▶ _ABOUT THIS EXERCISE_
Once you reach the line containing "white brick B1:B2" in the data below, restate each line word for word up to and including the one containing "white round brick E9".

▶ _RECORDS FOR THE EXERCISE_
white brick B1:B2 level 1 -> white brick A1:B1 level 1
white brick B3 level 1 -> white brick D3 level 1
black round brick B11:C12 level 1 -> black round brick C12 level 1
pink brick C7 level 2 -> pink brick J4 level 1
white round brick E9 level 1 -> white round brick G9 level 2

---

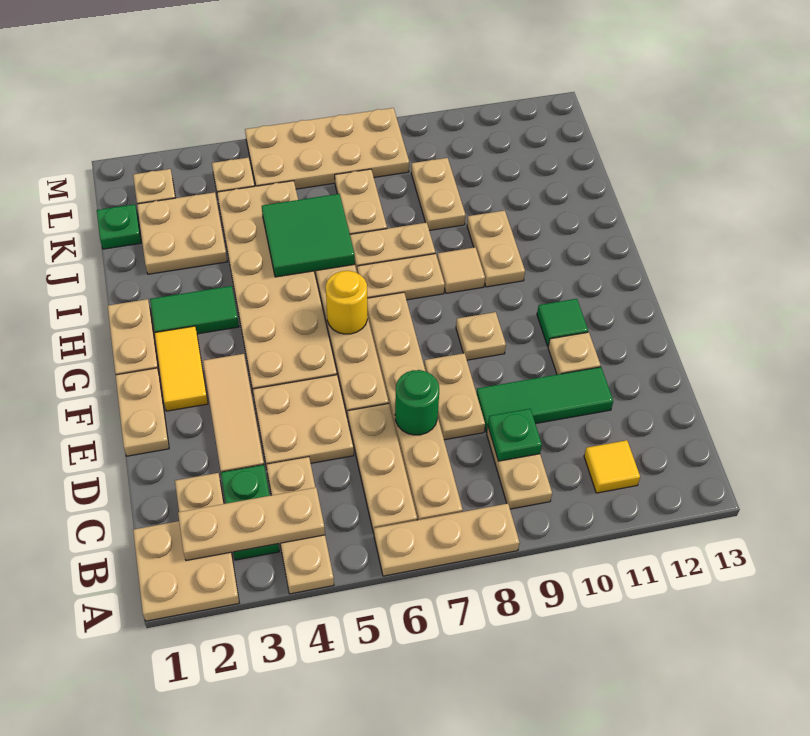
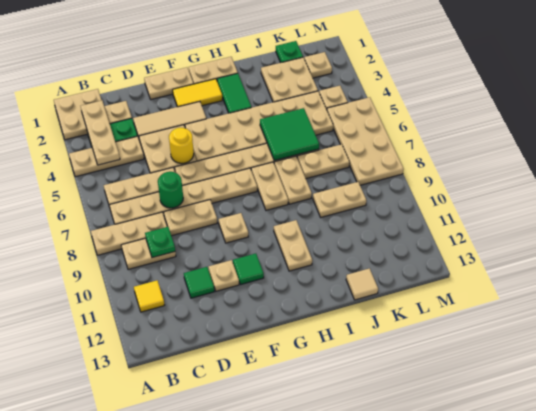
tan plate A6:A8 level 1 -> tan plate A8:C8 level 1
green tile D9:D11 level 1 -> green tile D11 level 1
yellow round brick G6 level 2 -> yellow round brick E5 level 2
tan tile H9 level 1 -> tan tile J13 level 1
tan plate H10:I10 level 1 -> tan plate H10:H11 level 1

▶ _WRITTEN RESPONSE_
white brick B1:B2 level 1 -> white brick A1:B1 level 1
white brick B3 level 1 -> white brick D3 level 1
black round brick B11:C12 level 1 -> black round brick C12 level 1
pink brick C7 level 2 -> pink brick J4 level 1
white round brick E9 level 1 -> white round brick G9 level 2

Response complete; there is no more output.